* Exercise brief
How many lines of the listing below contain the string "shortInstrumentName"? Reply with the number alone.

* Given information
- - -

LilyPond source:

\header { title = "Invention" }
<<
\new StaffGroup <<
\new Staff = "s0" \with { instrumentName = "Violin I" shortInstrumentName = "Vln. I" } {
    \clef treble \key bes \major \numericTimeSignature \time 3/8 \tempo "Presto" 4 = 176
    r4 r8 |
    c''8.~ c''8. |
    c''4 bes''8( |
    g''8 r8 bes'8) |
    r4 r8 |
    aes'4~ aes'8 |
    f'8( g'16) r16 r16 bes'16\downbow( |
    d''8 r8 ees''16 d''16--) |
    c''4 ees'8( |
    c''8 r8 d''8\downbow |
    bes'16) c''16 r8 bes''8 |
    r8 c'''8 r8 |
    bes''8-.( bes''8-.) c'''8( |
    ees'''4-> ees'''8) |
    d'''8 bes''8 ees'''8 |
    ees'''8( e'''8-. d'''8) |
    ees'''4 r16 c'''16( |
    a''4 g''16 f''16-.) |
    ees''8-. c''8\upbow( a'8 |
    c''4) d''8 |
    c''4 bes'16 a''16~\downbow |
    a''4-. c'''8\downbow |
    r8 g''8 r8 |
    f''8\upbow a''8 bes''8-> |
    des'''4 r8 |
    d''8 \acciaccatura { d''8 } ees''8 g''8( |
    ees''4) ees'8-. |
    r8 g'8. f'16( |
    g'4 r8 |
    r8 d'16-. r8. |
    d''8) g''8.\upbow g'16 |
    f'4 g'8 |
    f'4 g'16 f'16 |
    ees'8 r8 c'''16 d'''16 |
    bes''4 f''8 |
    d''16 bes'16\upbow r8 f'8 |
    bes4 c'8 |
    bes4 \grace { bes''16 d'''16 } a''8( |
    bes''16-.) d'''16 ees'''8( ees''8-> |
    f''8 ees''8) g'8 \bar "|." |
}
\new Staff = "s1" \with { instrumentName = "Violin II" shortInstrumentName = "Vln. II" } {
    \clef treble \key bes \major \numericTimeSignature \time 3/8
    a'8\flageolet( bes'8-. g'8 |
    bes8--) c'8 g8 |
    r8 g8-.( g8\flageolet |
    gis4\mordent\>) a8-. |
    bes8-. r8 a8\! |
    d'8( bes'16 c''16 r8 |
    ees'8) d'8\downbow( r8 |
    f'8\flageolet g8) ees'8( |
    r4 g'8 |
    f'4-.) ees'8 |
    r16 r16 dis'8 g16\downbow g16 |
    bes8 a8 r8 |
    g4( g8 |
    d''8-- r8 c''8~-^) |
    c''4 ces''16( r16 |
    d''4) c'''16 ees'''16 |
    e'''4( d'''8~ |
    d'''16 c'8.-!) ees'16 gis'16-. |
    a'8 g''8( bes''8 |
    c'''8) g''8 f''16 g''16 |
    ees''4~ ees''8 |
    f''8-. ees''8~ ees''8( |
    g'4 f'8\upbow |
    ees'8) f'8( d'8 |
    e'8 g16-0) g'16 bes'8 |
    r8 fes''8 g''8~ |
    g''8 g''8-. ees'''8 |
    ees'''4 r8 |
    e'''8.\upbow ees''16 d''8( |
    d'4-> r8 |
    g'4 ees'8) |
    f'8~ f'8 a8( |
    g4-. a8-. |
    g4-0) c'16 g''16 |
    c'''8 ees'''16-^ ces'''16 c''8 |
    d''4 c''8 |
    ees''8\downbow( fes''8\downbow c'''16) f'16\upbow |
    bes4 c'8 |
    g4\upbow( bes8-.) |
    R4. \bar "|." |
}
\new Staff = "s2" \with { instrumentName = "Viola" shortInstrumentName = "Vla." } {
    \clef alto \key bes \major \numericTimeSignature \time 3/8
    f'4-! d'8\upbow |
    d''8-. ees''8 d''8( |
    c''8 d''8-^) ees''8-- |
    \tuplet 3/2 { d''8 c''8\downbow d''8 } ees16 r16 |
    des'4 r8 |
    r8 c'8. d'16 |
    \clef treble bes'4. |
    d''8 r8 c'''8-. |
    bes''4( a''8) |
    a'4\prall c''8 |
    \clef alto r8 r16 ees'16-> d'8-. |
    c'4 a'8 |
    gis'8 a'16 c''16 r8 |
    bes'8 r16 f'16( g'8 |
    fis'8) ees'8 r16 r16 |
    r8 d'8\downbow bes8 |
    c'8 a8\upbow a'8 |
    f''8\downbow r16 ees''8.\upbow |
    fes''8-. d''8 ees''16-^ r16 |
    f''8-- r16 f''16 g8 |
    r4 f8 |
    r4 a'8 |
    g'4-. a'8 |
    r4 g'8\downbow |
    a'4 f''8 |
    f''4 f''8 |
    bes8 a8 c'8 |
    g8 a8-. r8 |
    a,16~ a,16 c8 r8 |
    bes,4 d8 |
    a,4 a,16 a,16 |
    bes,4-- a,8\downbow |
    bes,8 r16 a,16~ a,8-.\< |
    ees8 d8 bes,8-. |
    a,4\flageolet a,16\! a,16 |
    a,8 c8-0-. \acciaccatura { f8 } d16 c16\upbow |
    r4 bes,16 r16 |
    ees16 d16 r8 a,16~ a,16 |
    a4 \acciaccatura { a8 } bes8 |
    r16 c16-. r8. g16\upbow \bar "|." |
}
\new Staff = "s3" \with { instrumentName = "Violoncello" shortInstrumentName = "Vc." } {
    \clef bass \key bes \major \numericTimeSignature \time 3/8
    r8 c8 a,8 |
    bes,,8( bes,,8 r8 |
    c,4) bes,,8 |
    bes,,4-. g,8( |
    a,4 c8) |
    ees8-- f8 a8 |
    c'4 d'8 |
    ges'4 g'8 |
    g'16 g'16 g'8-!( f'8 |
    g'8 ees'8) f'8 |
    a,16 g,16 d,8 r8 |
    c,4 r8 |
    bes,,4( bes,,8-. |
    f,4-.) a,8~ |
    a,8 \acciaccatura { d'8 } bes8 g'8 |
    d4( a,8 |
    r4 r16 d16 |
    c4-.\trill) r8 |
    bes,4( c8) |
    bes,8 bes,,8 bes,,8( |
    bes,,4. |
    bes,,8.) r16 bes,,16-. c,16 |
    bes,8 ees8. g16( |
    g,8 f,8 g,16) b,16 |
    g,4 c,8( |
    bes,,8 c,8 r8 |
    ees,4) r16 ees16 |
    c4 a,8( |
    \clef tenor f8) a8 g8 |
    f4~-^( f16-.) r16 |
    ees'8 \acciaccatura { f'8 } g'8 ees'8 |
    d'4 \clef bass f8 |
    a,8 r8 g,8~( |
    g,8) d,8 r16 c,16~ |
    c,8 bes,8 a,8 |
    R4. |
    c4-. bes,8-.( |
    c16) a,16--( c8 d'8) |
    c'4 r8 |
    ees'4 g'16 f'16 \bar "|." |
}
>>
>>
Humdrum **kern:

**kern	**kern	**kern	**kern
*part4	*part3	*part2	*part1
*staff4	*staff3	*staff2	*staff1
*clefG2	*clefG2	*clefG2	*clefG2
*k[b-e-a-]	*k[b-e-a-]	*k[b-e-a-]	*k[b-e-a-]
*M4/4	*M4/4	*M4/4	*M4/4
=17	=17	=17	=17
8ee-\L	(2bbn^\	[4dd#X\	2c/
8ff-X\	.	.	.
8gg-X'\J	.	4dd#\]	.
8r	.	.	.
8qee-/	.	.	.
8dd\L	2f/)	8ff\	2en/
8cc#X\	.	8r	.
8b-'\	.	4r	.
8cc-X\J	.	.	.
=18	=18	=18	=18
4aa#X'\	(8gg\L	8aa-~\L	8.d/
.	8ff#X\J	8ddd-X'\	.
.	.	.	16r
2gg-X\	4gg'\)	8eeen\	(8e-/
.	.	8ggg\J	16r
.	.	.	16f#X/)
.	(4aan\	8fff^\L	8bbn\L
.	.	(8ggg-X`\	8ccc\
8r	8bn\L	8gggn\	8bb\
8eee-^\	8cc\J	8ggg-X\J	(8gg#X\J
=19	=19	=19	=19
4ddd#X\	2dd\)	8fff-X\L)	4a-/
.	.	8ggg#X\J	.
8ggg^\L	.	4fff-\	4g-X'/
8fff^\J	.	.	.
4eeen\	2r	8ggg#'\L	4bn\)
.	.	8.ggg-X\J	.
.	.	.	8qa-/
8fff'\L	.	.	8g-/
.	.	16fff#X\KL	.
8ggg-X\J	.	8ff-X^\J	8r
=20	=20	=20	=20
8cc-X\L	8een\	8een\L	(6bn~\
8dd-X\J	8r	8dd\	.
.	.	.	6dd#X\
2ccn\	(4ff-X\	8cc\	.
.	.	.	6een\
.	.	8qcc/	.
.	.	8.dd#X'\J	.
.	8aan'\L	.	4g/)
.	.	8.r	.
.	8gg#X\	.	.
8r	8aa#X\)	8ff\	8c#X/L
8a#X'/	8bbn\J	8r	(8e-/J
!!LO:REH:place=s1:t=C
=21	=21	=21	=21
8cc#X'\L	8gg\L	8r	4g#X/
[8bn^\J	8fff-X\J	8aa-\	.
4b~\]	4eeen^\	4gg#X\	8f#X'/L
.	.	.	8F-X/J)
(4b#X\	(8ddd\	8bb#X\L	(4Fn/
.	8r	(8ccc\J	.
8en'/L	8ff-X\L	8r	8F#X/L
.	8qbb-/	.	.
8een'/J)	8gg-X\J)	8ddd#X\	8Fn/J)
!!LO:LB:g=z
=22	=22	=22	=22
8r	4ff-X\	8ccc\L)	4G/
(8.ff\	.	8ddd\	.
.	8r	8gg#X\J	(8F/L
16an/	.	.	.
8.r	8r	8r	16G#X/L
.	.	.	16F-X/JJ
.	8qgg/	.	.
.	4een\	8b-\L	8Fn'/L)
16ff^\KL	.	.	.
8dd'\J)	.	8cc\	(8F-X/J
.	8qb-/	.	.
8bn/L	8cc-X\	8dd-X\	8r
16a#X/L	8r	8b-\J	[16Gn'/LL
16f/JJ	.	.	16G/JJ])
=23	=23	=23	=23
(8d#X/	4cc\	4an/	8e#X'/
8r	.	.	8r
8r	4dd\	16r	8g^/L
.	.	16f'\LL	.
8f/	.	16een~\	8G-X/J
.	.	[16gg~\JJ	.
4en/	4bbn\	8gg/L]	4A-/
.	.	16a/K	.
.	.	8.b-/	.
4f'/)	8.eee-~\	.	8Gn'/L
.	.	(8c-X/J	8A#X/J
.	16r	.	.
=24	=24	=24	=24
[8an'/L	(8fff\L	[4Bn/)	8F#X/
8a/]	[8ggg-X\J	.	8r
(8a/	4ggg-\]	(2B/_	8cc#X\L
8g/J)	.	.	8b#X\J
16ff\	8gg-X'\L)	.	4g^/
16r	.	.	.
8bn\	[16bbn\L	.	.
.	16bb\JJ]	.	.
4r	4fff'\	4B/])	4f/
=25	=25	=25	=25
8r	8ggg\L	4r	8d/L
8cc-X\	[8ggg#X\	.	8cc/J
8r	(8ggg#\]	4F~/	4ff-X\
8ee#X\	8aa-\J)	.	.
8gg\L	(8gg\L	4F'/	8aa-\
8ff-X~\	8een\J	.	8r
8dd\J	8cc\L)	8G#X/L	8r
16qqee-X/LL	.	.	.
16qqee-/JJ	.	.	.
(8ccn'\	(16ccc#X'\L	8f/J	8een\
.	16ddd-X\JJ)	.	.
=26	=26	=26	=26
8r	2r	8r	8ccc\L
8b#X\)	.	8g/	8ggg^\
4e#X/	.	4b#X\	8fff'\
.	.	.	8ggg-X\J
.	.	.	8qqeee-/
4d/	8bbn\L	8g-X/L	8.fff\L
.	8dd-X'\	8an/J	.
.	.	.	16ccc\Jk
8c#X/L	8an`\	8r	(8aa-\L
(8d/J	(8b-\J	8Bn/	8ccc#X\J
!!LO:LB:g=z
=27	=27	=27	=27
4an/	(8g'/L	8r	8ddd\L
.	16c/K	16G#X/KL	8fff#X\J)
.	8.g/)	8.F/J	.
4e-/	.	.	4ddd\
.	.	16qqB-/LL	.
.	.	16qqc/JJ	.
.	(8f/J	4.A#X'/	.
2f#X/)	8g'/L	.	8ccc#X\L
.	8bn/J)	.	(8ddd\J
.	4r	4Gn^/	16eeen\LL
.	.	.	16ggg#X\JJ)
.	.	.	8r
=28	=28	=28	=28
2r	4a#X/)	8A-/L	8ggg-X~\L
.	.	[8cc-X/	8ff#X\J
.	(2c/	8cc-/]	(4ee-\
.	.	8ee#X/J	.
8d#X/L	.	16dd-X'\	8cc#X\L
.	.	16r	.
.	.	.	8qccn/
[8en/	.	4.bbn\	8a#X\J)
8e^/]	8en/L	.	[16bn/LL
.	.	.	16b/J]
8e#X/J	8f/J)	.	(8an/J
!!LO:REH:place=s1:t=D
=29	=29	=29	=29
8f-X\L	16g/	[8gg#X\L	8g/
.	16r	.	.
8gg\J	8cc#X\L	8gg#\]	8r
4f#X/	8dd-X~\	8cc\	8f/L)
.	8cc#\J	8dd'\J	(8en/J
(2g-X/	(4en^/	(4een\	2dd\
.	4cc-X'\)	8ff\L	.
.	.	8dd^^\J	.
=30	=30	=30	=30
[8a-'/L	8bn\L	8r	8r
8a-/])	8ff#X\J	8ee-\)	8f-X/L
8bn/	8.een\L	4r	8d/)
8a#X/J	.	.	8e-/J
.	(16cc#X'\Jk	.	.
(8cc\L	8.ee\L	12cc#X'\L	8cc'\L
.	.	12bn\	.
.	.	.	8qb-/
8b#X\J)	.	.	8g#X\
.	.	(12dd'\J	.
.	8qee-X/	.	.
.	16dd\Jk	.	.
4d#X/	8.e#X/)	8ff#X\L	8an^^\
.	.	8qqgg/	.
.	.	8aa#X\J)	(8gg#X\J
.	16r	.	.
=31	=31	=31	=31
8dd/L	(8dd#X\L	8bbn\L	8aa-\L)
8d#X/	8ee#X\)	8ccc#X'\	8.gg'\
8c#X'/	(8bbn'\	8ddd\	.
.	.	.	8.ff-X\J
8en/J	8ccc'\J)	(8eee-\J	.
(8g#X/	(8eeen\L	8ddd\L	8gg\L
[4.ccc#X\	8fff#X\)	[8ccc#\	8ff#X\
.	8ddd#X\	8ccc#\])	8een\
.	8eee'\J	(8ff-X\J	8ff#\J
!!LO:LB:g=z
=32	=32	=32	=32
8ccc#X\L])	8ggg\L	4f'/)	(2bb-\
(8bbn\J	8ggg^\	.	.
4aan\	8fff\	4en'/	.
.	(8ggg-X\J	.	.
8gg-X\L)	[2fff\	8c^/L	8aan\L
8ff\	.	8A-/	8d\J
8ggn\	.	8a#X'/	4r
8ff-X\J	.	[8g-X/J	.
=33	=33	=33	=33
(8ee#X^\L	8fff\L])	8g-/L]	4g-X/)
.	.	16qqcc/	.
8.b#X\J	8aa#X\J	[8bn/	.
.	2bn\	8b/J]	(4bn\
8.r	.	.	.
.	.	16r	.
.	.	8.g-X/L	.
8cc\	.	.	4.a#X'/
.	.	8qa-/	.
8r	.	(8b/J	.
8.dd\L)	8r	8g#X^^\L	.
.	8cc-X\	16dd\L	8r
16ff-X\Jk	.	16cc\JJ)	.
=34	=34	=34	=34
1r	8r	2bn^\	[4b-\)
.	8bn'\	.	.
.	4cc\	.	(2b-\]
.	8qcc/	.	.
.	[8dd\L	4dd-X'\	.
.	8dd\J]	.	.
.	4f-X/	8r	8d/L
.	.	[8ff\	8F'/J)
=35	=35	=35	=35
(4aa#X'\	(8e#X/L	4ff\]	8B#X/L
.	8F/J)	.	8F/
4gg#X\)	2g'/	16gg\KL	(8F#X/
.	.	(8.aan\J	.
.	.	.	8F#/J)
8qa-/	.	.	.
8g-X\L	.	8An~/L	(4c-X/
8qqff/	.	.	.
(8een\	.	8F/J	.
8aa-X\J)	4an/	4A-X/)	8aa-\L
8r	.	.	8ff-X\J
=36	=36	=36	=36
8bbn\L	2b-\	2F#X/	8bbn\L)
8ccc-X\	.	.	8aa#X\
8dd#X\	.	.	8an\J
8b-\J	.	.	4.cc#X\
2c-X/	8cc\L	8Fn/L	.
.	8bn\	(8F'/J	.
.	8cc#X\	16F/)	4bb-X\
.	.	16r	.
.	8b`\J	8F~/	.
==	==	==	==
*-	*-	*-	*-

- - -

* Solution
4